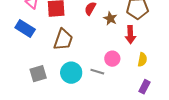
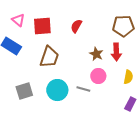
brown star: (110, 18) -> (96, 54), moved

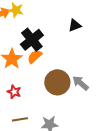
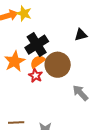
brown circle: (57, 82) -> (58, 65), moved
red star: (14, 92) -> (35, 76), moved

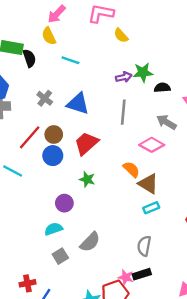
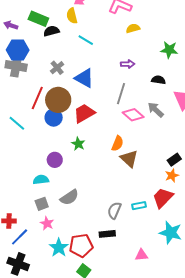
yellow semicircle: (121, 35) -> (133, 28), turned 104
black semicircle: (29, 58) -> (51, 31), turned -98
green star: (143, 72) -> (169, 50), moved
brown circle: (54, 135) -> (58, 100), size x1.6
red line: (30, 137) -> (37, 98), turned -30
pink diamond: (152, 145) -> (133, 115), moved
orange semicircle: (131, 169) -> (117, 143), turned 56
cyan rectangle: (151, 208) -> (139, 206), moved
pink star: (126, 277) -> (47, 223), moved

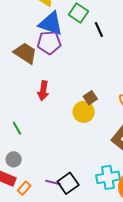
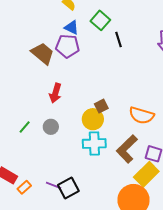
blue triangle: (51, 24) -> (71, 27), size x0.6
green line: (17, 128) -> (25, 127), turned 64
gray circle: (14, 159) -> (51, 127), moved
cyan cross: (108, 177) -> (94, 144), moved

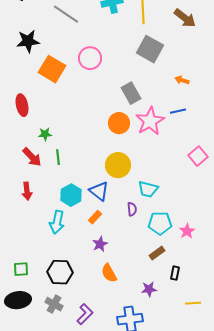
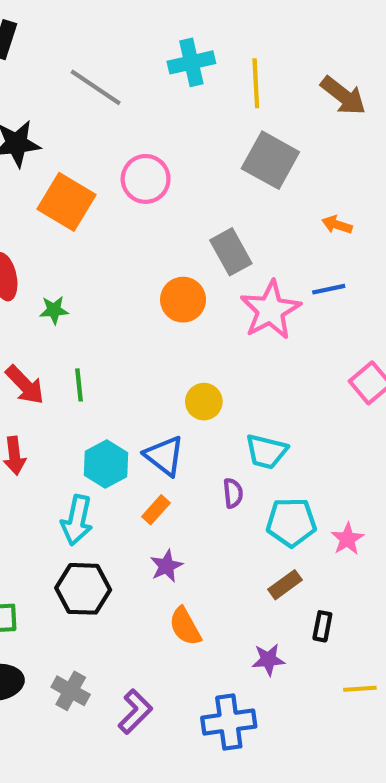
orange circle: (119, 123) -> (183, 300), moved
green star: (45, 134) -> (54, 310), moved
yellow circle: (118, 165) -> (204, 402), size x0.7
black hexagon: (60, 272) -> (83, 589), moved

####

**WHAT IS EXPECTED:** Among the records, find all lines that include the string "green" and return them.

**ANSWER TO THIS EXERCISE:**
green star: (143, 72) -> (169, 50), moved
green line: (17, 128) -> (25, 127), turned 64
green star: (45, 134) -> (54, 310), moved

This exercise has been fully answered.